## [Instructions for the task]
Please repeat the items below word for word, starting with the line containing "anthologies (913, 1422)" and going on through the line containing "Looking at the image, I should click on (1852, 989).", both lines included.

Records from a dataset:
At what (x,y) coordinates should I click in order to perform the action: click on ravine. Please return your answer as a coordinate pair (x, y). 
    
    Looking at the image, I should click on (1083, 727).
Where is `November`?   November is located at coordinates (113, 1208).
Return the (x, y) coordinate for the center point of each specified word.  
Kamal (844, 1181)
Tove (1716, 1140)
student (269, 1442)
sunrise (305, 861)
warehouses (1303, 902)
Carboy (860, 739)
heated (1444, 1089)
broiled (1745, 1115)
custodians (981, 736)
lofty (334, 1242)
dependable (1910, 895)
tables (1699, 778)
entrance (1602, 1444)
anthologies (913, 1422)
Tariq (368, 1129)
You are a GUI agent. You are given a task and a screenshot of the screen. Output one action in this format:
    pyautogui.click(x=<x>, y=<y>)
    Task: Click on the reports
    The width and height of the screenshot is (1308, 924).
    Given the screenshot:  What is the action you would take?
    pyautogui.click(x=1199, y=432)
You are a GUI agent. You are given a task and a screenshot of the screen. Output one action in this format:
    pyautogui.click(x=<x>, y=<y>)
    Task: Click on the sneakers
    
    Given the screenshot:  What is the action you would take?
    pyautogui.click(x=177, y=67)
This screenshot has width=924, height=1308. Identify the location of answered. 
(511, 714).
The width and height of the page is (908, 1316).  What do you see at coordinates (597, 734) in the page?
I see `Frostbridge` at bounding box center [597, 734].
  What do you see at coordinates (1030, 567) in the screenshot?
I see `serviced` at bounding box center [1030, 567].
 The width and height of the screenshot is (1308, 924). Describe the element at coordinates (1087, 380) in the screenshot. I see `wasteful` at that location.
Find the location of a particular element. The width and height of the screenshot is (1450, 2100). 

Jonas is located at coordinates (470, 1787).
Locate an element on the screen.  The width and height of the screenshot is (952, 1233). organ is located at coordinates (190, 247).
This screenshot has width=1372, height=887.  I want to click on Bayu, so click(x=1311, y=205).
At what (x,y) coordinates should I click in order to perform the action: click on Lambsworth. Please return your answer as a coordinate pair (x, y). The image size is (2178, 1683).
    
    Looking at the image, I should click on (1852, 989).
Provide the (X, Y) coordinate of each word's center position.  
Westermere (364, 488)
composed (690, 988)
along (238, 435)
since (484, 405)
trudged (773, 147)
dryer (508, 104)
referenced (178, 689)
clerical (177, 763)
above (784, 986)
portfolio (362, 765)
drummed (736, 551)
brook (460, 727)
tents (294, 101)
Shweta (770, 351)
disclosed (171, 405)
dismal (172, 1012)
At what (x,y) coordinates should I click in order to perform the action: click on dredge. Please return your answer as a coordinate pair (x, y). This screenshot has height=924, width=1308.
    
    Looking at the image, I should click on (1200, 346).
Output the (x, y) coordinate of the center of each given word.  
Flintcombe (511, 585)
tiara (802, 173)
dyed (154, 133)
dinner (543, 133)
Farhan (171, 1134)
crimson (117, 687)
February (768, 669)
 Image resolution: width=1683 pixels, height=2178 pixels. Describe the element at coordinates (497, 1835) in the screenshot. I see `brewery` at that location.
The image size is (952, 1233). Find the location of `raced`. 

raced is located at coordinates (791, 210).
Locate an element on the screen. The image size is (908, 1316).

## [Correct output]
anthologies (913, 1422)
Tariq (368, 1129)
You are a GUI agent. You are given a task and a screenshot of the screen. Output one action in this format:
    pyautogui.click(x=<x>, y=<y>)
    Task: Click on the reports
    The width and height of the screenshot is (1308, 924).
    Given the screenshot:  What is the action you would take?
    pyautogui.click(x=1199, y=432)
You are a GUI agent. You are given a task and a screenshot of the screen. Output one action in this format:
    pyautogui.click(x=<x>, y=<y>)
    Task: Click on the sneakers
    
    Given the screenshot:  What is the action you would take?
    pyautogui.click(x=177, y=67)
This screenshot has width=924, height=1308. Identify the location of answered. 
(511, 714).
The width and height of the page is (908, 1316).  What do you see at coordinates (597, 734) in the page?
I see `Frostbridge` at bounding box center [597, 734].
  What do you see at coordinates (1030, 567) in the screenshot?
I see `serviced` at bounding box center [1030, 567].
 The width and height of the screenshot is (1308, 924). Describe the element at coordinates (1087, 380) in the screenshot. I see `wasteful` at that location.
Find the location of a particular element. The width and height of the screenshot is (1450, 2100). 

Jonas is located at coordinates (470, 1787).
Locate an element on the screen.  The width and height of the screenshot is (952, 1233). organ is located at coordinates (190, 247).
This screenshot has width=1372, height=887.  I want to click on Bayu, so click(x=1311, y=205).
At what (x,y) coordinates should I click in order to perform the action: click on Lambsworth. Please return your answer as a coordinate pair (x, y). The image size is (2178, 1683).
    
    Looking at the image, I should click on (1852, 989).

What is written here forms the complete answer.